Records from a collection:

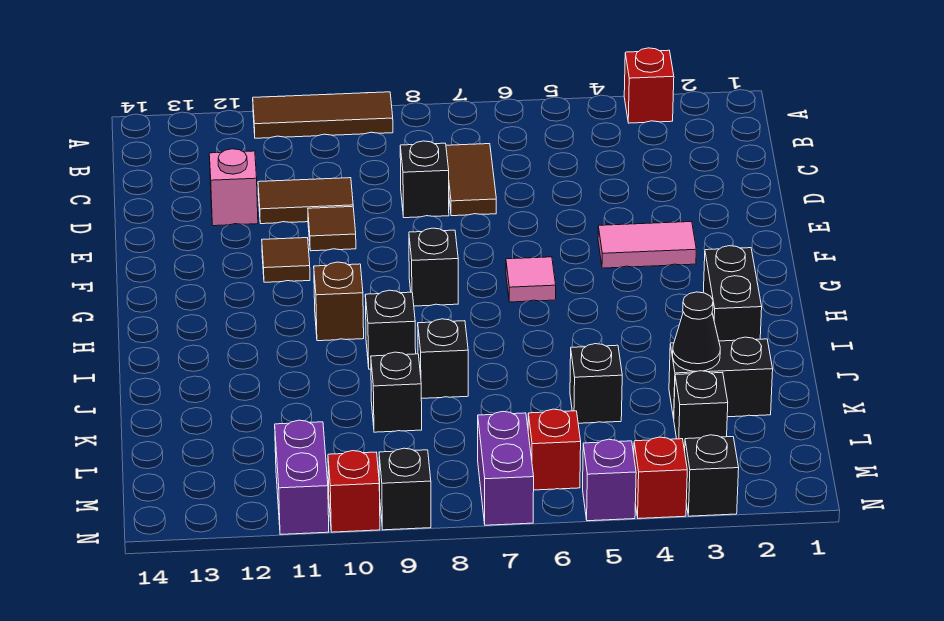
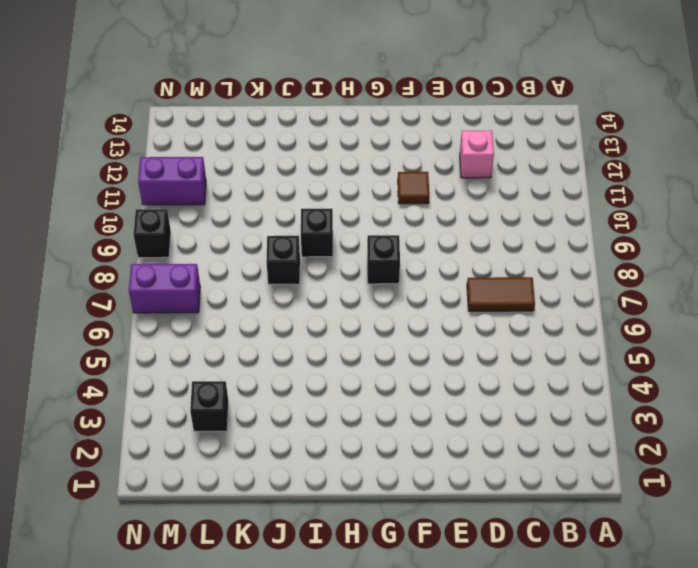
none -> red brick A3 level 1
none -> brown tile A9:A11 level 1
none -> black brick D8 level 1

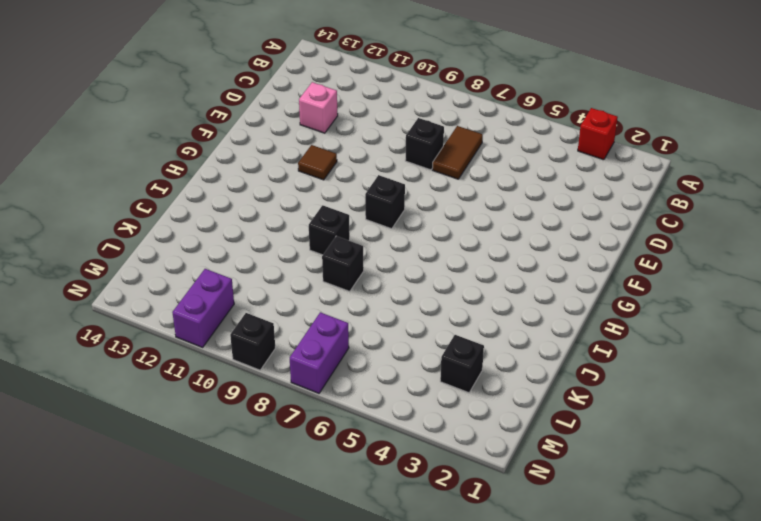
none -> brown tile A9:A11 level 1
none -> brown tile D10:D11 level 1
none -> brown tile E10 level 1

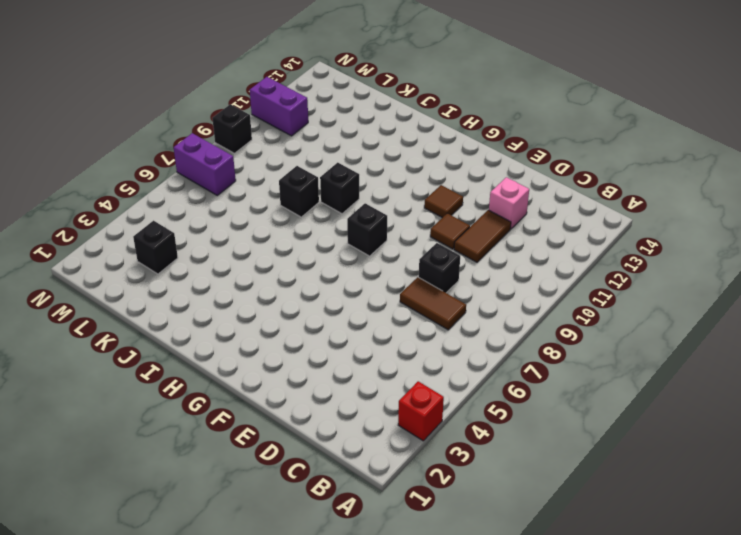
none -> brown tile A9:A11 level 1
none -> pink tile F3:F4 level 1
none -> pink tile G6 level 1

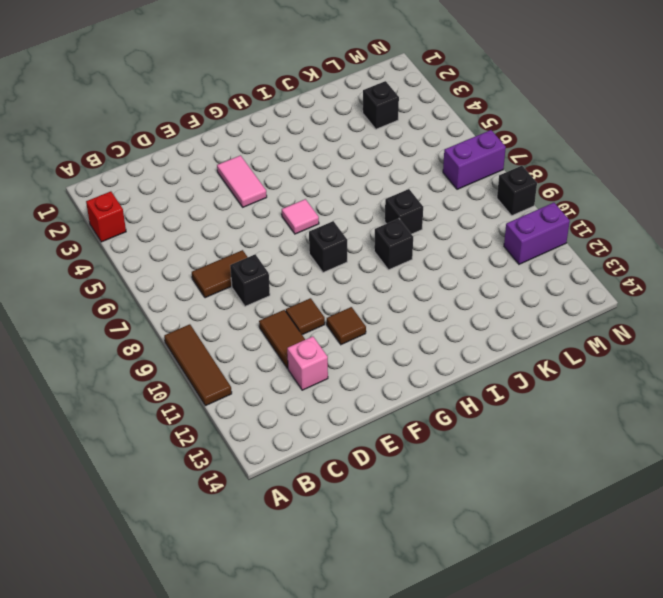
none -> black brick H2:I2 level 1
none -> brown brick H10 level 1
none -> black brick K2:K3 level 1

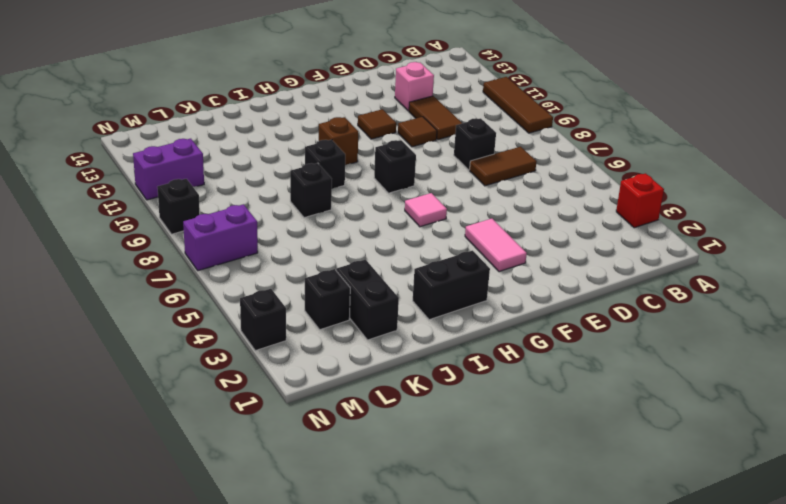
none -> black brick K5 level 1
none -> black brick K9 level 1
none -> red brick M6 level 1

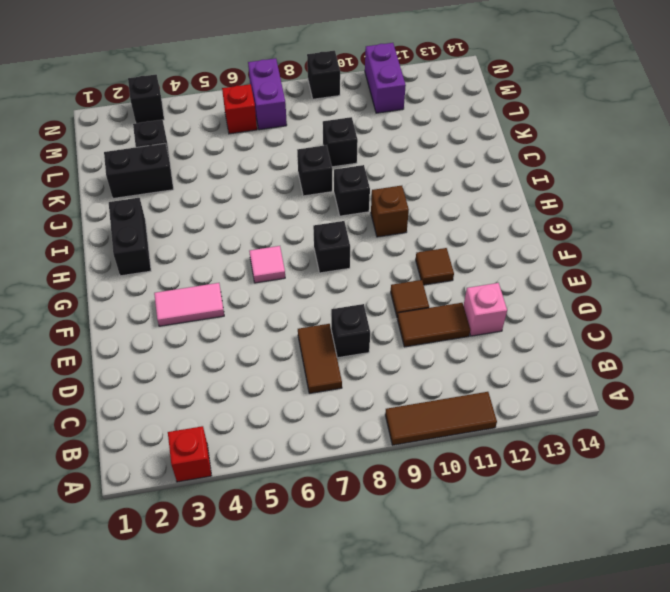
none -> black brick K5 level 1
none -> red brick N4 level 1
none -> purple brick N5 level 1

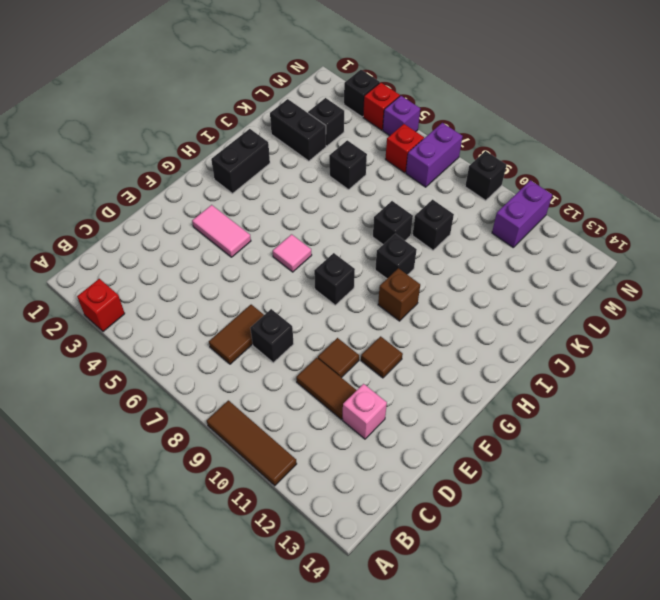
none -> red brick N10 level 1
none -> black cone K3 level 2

* * *

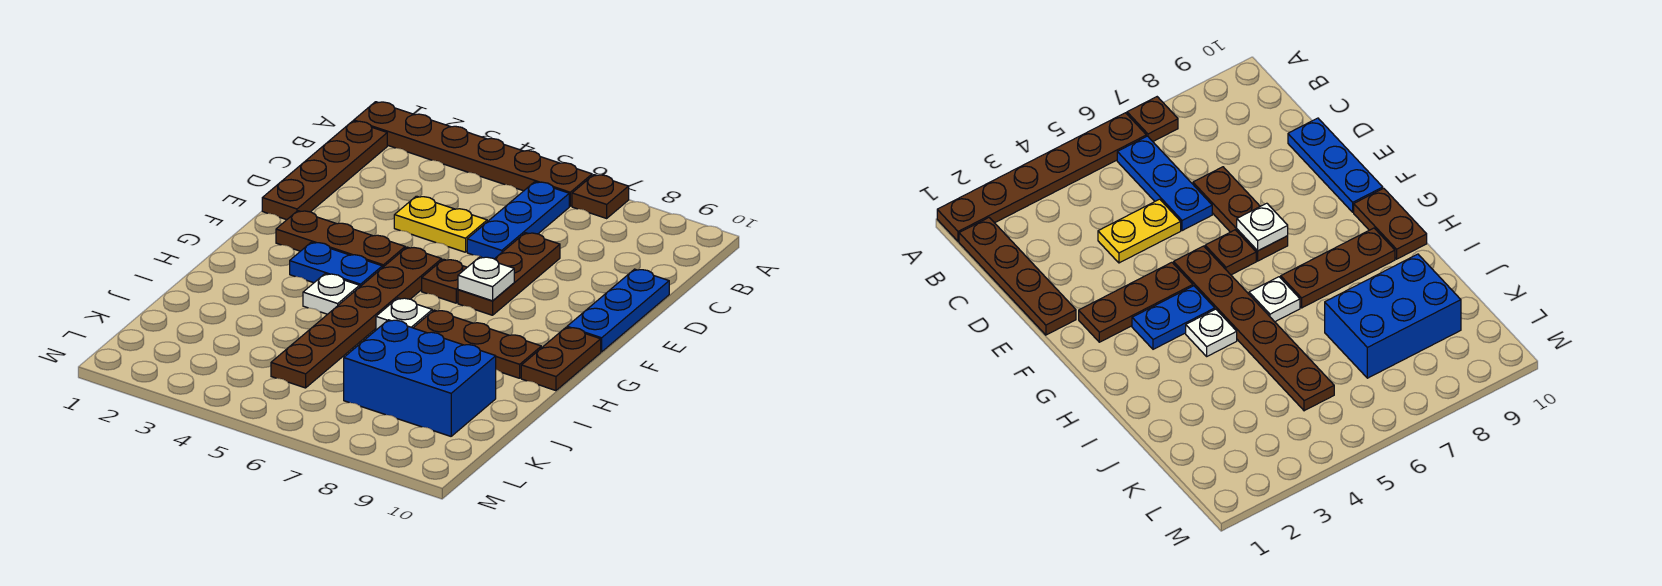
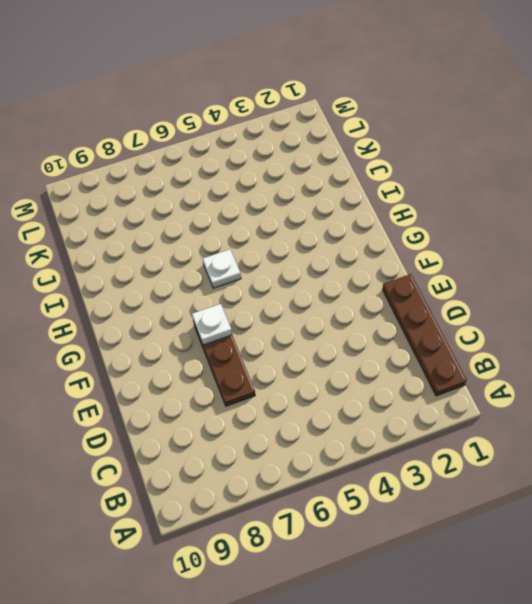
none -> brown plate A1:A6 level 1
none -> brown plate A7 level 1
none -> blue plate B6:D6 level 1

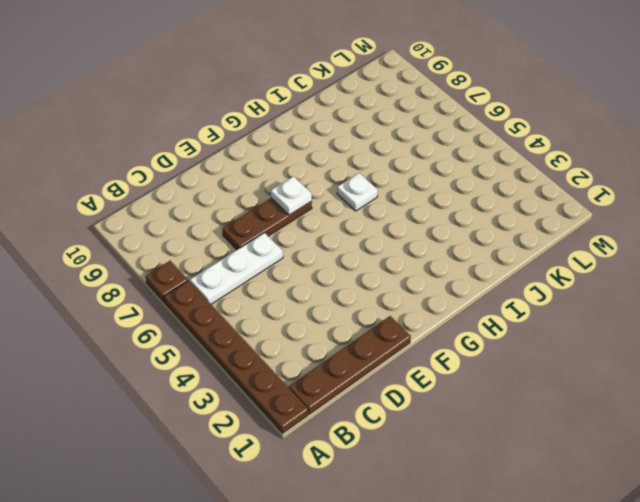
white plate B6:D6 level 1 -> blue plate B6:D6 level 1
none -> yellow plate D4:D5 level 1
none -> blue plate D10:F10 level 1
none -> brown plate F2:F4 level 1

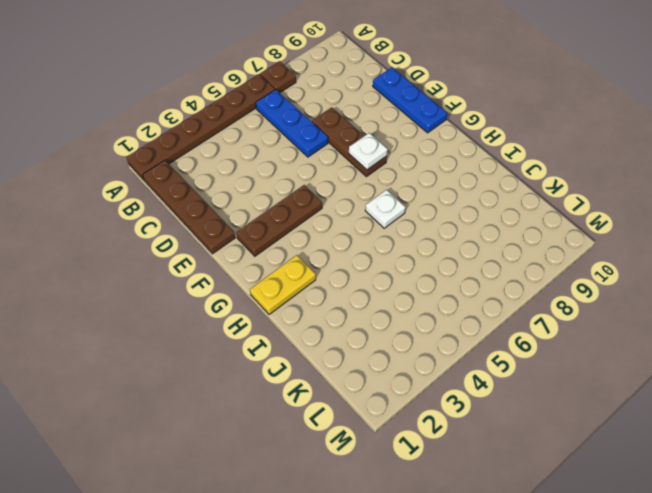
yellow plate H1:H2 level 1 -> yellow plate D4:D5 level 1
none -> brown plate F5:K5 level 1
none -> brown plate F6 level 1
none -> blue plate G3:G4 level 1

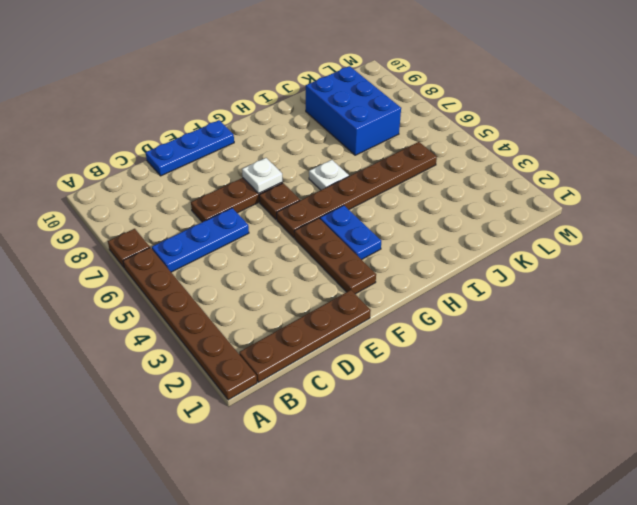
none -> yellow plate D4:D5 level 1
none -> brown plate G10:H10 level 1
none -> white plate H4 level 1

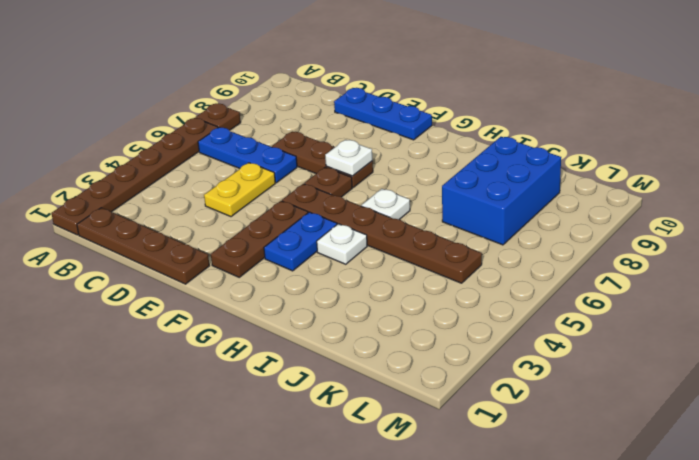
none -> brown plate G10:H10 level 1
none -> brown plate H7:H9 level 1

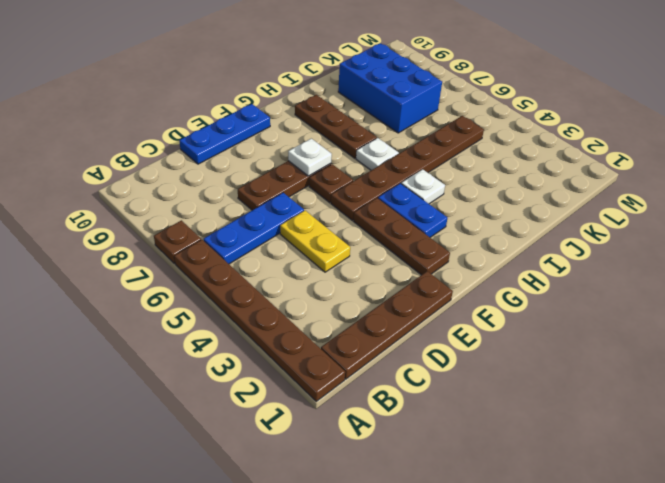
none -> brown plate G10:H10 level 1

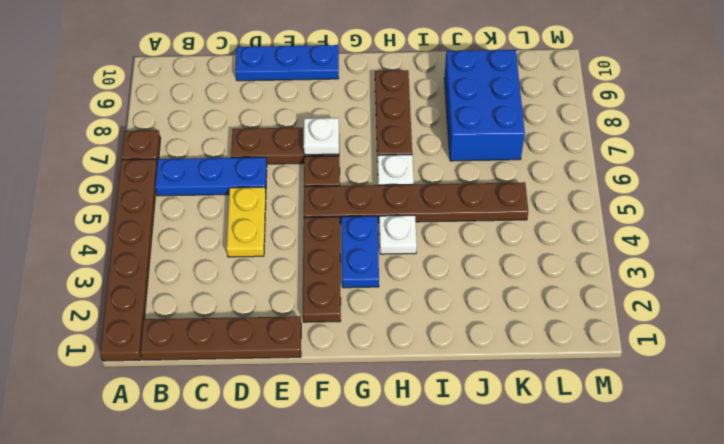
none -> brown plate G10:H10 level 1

Task details: In the entries above, find every line with the word "pink" and list it.

Reply to the exercise:
none -> pink tile F3:F4 level 1
none -> pink tile G6 level 1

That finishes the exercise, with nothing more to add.